• _ABOUT THIS TASK_
Begin at the line below that holds "C4: 68nF (VB, VC) -> none" and end at the line that holds "U9: NOT 74HC04", transcribing each line exactly and skipping any picture.

• _DATA FOR ANALYSIS_
* * * *
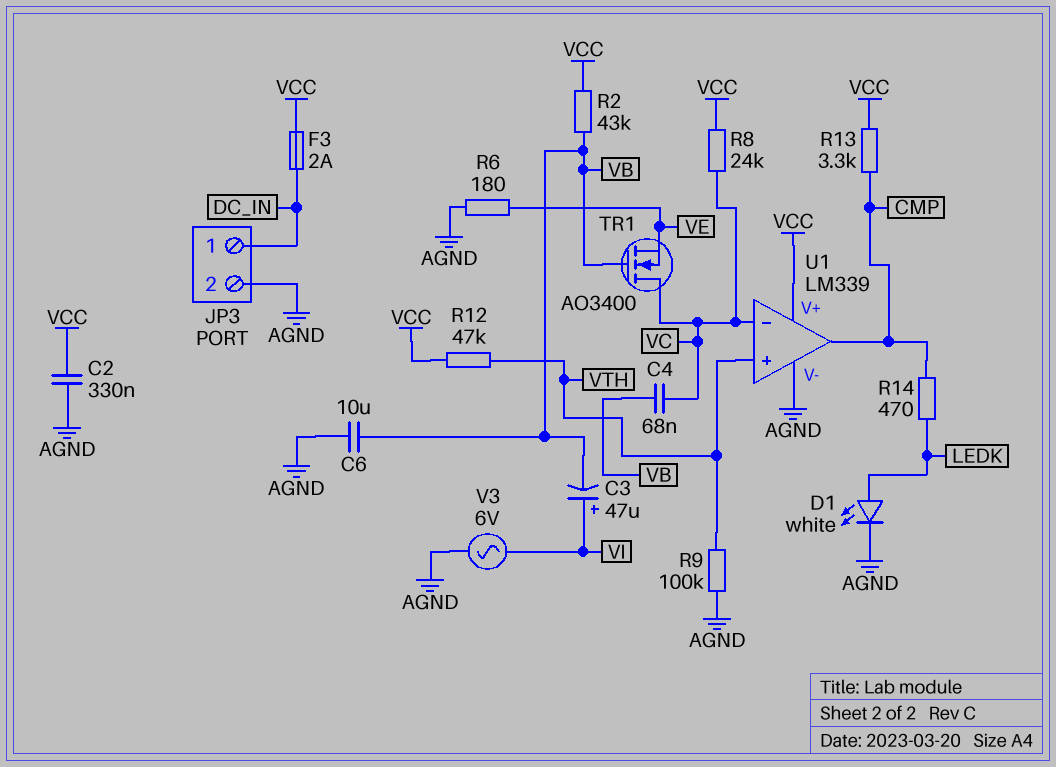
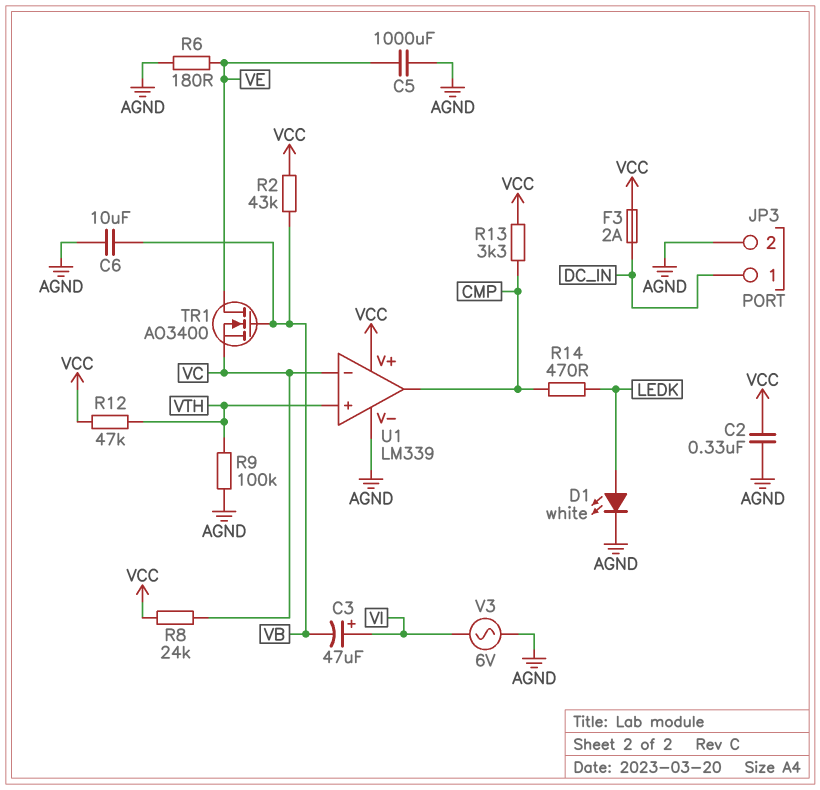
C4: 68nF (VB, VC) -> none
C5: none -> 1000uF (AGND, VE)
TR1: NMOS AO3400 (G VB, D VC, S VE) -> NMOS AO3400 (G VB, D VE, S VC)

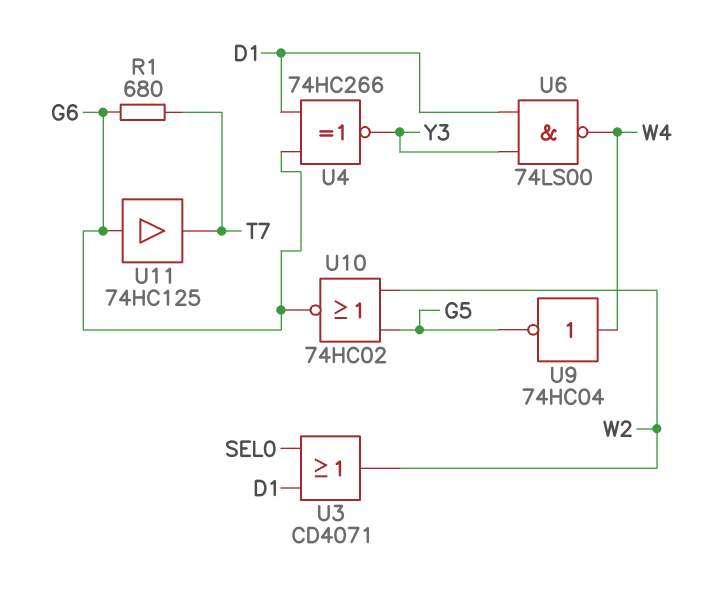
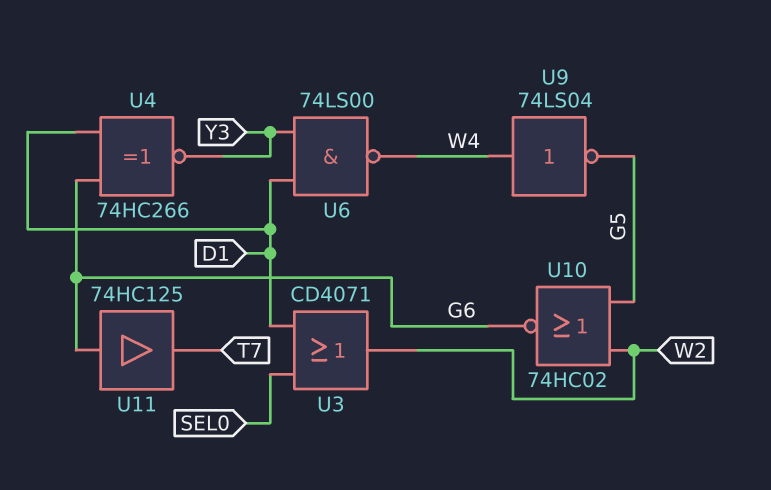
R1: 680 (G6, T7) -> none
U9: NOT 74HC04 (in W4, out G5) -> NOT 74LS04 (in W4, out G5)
* * * *
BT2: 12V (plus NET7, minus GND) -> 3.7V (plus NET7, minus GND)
* * * *
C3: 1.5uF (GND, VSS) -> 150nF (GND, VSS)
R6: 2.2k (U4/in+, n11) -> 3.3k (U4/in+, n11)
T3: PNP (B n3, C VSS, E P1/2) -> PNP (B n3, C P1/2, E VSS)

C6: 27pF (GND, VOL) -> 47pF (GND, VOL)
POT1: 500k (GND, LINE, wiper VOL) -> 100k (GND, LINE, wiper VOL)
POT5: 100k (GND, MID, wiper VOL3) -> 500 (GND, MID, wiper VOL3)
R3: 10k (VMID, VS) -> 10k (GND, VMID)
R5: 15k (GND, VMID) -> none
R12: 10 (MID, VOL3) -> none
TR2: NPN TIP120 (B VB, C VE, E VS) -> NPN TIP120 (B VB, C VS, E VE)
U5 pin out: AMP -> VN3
* * * *
• _RESULT OF THIS EXERCISE_
C4: 68nF (VB, VC) -> none
C5: none -> 1000uF (AGND, VE)
TR1: NMOS AO3400 (G VB, D VC, S VE) -> NMOS AO3400 (G VB, D VE, S VC)

R1: 680 (G6, T7) -> none
U9: NOT 74HC04 (in W4, out G5) -> NOT 74LS04 (in W4, out G5)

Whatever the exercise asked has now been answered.